→ **How to complete this task**
A word-for-word copy of the entries, with images excluded, is the expected answer.

Image comparison data:

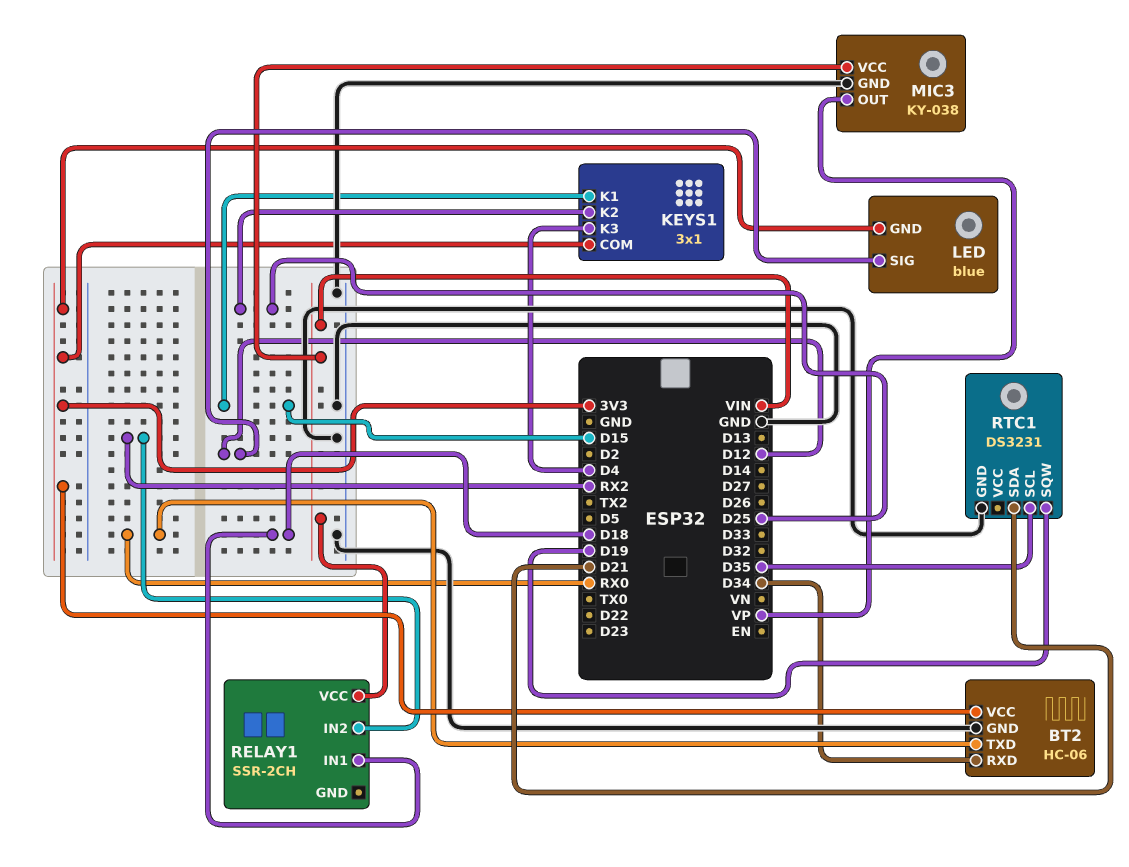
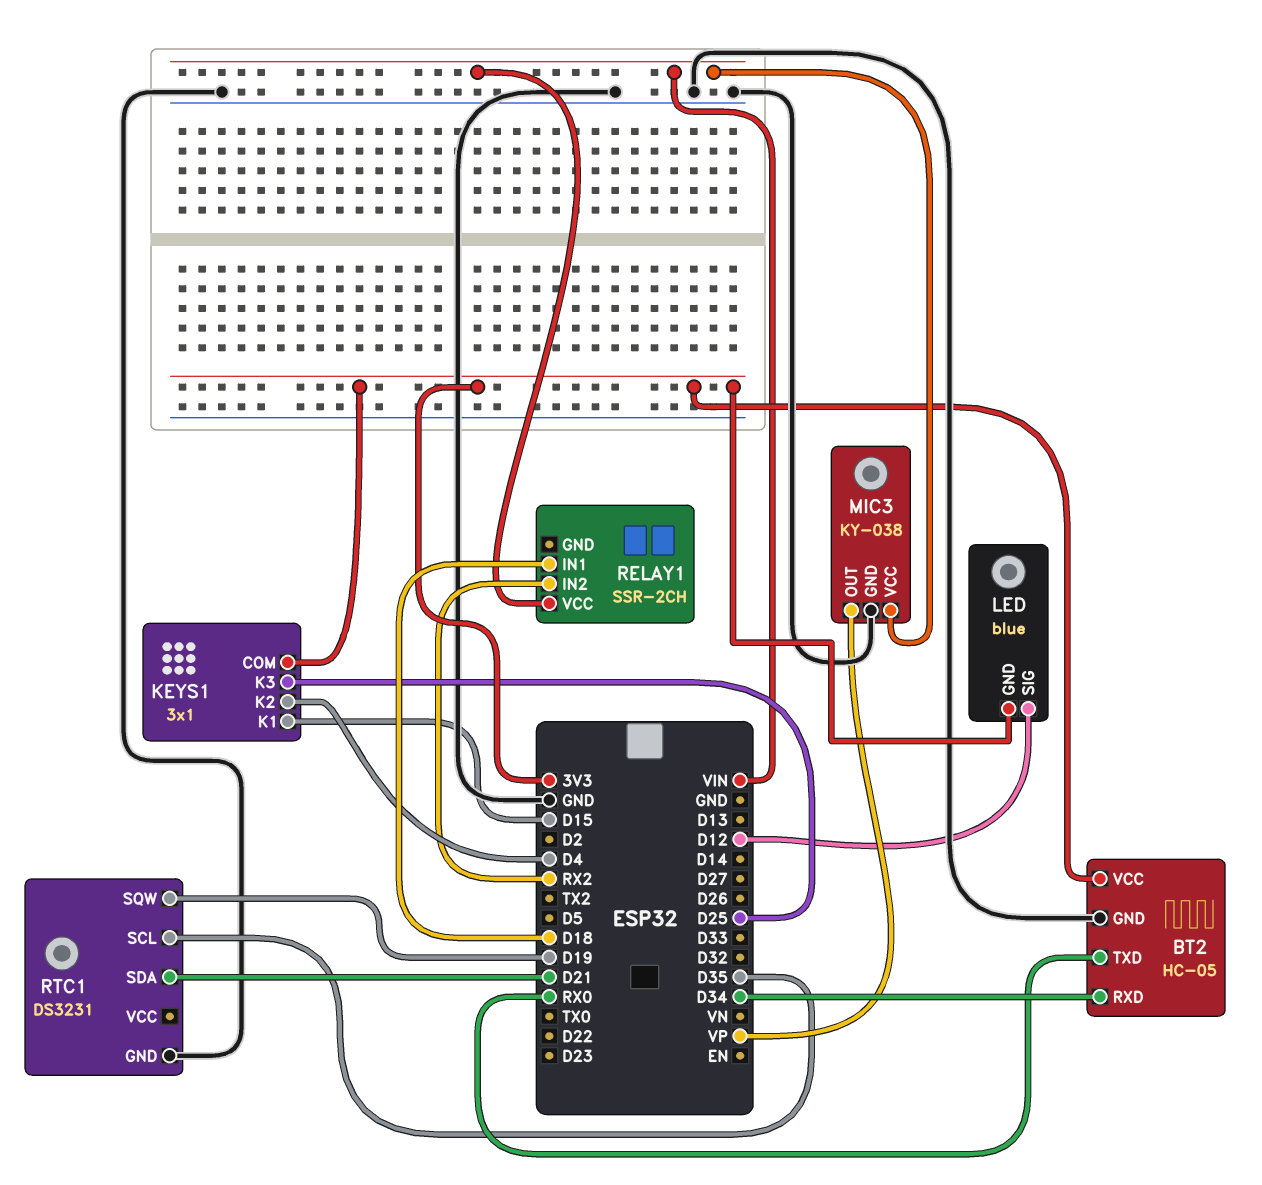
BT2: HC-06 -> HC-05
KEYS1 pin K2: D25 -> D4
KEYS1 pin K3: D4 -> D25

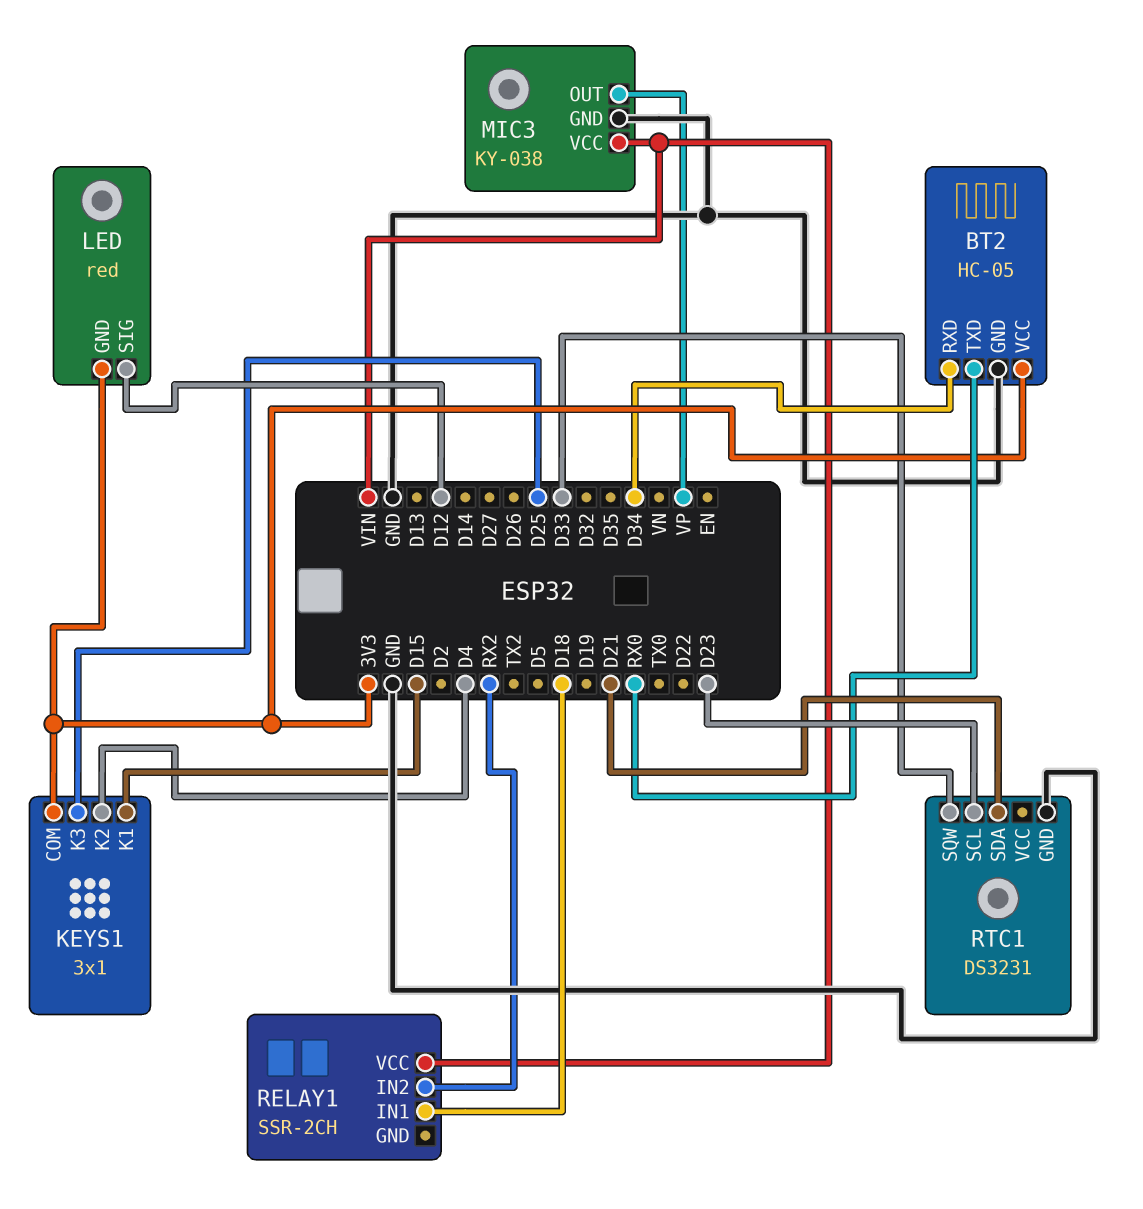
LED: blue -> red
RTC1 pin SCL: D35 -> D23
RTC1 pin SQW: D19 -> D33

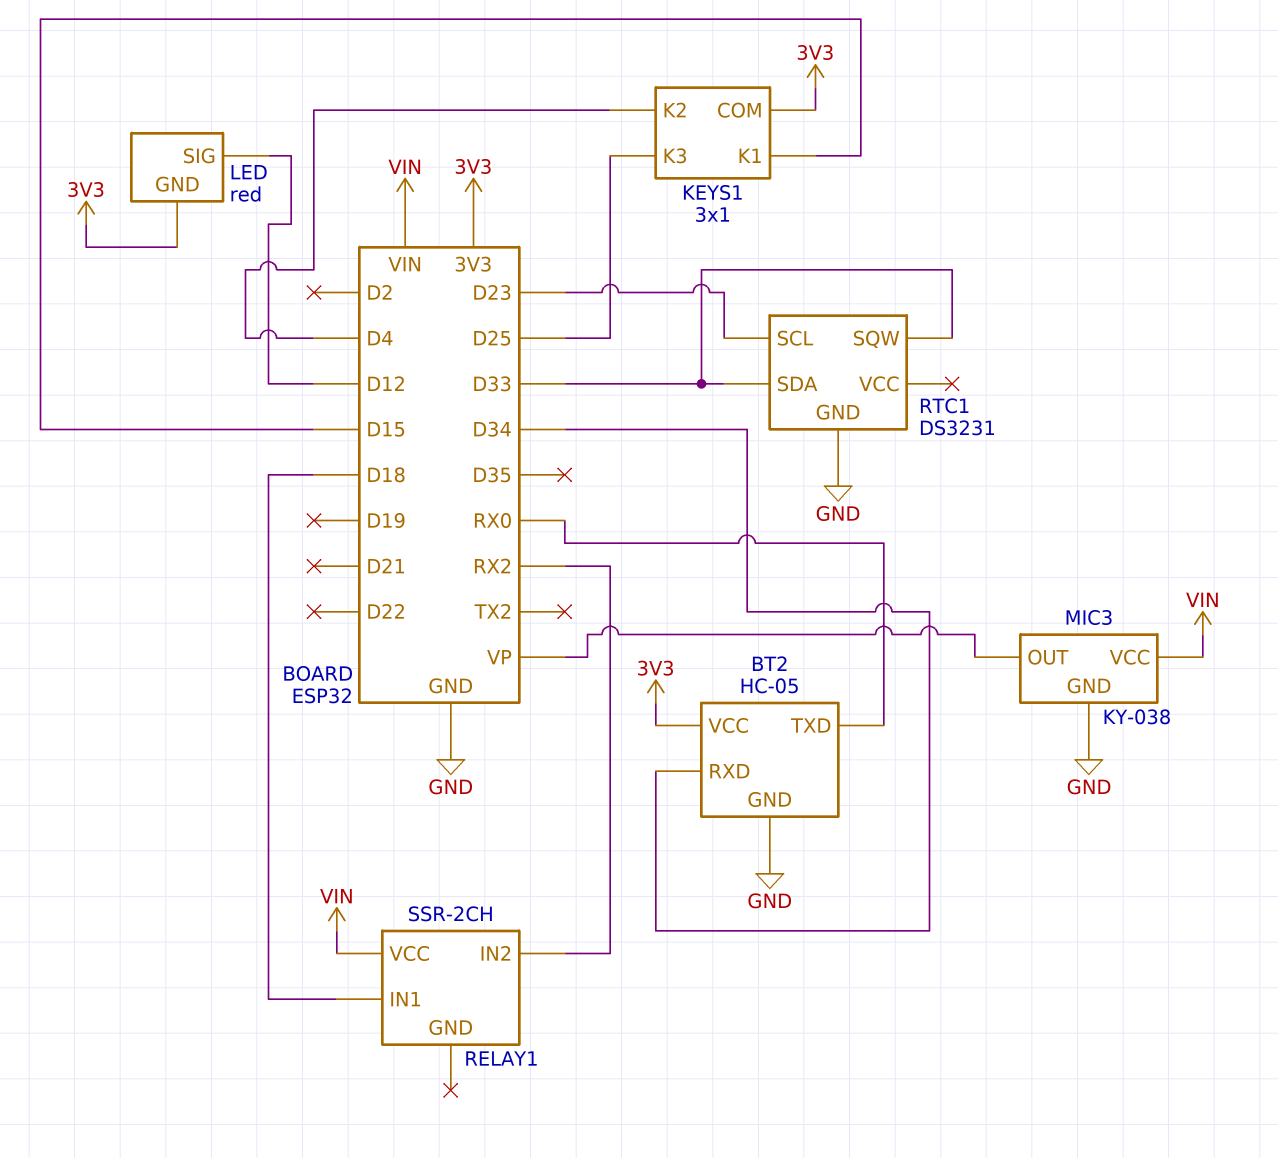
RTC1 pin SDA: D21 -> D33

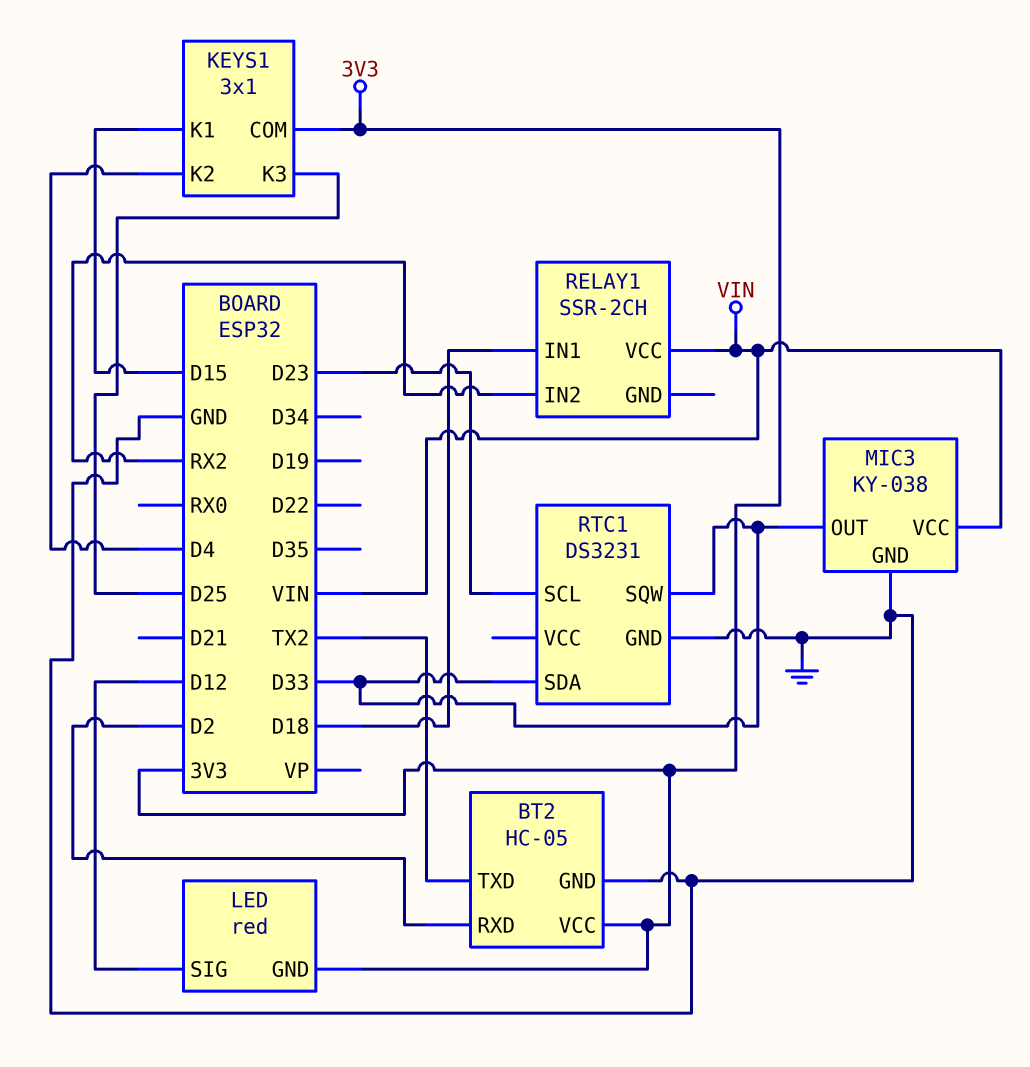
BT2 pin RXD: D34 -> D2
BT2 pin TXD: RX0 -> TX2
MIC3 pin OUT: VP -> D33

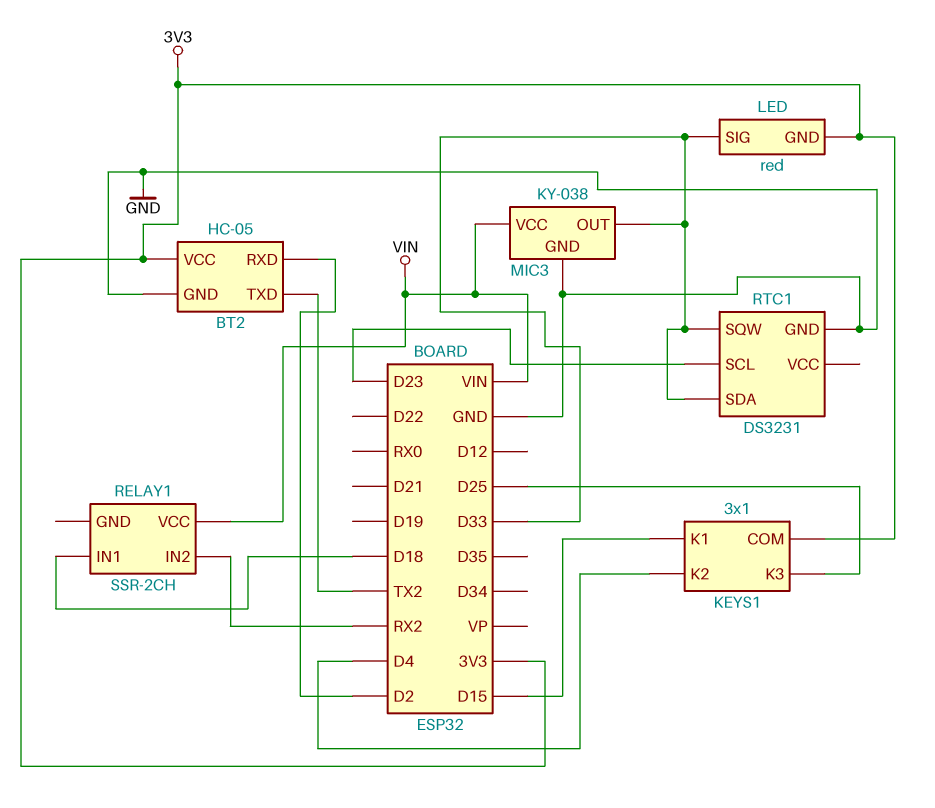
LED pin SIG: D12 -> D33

→ **Response area**
BT2: HC-06 -> HC-05
KEYS1 pin K2: D25 -> D4
KEYS1 pin K3: D4 -> D25

LED: blue -> red
RTC1 pin SCL: D35 -> D23
RTC1 pin SQW: D19 -> D33

RTC1 pin SDA: D21 -> D33

BT2 pin RXD: D34 -> D2
BT2 pin TXD: RX0 -> TX2
MIC3 pin OUT: VP -> D33

LED pin SIG: D12 -> D33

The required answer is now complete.